* BEGIN Listing *
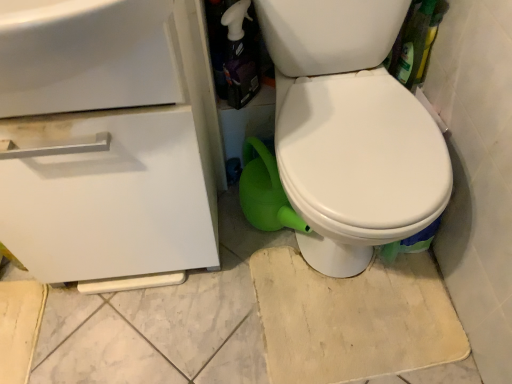
Question: From the image's perspective, is white matte drawer at left positioned above or below white glossy spray bottle at upper center?

Choices:
 (A) below
 (B) above

Answer: (A)

Question: Does point (155, 210) appear closer or farther from the camera than point (231, 87)?

Choices:
 (A) closer
 (B) farther

Answer: (A)

Question: Estimate the real-world distances between objects in this image. Which object is farther from the white matte drawer at left?

Choices:
 (A) white glossy sink at upper left
 (B) white glossy spray bottle at upper center

Answer: (B)

Question: Based on their relative distances, which object is farther from the white glossy sink at upper left?

Choices:
 (A) white matte drawer at left
 (B) white glossy spray bottle at upper center

Answer: (B)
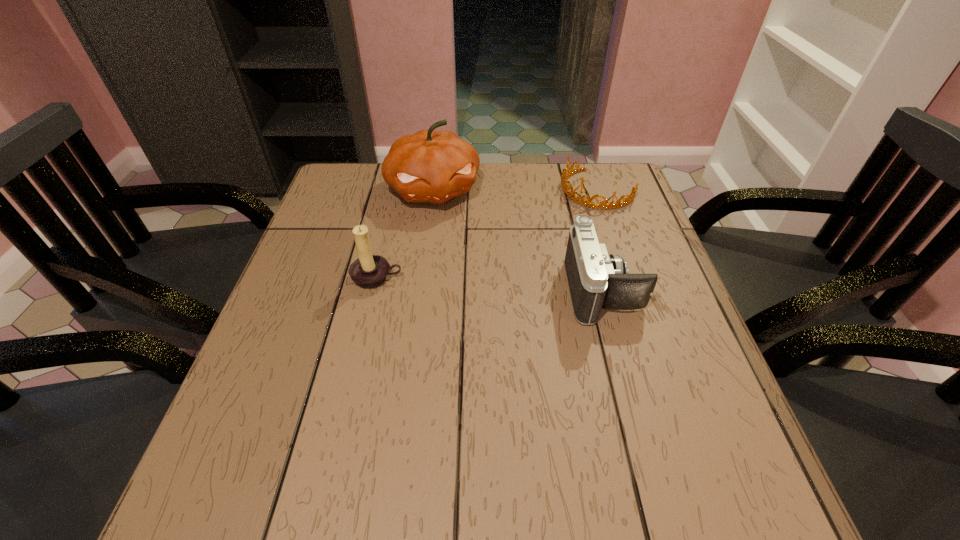
Where is `free spot on the desktop that is between the candle holder and the camera and is positioned on the front-facing side of the shortest object`? free spot on the desktop that is between the candle holder and the camera and is positioned on the front-facing side of the shortest object is located at coordinates (485, 284).

Where is `vacant space on the desktop that is between the candle holder and the camera and is positioned on the front face of the tallest object`? The height and width of the screenshot is (540, 960). vacant space on the desktop that is between the candle holder and the camera and is positioned on the front face of the tallest object is located at coordinates (466, 282).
* END Listing *
Rewrite the records above, replacing "spray bottle" with "soap dispenser" everywhere and keeping everything else the same. Leave the pictures out of your answer.

Question: From the image's perspective, is white matte drawer at left positioned above or below white glossy soap dispenser at upper center?

Choices:
 (A) below
 (B) above

Answer: (A)

Question: Does point (155, 210) appear closer or farther from the camera than point (231, 87)?

Choices:
 (A) closer
 (B) farther

Answer: (A)

Question: Estimate the real-world distances between objects in this image. Which object is farther from the white matte drawer at left?

Choices:
 (A) white glossy sink at upper left
 (B) white glossy soap dispenser at upper center

Answer: (B)

Question: Based on their relative distances, which object is farther from the white glossy sink at upper left?

Choices:
 (A) white matte drawer at left
 (B) white glossy soap dispenser at upper center

Answer: (B)
Where is `free spot on the desktop that is between the candle holder and the camera and is positioned on the front-facing side of the shortest object`? free spot on the desktop that is between the candle holder and the camera and is positioned on the front-facing side of the shortest object is located at coordinates (485, 284).

Where is `vacant space on the desktop that is between the candle holder and the camera and is positioned on the front face of the tallest object`? The height and width of the screenshot is (540, 960). vacant space on the desktop that is between the candle holder and the camera and is positioned on the front face of the tallest object is located at coordinates (466, 282).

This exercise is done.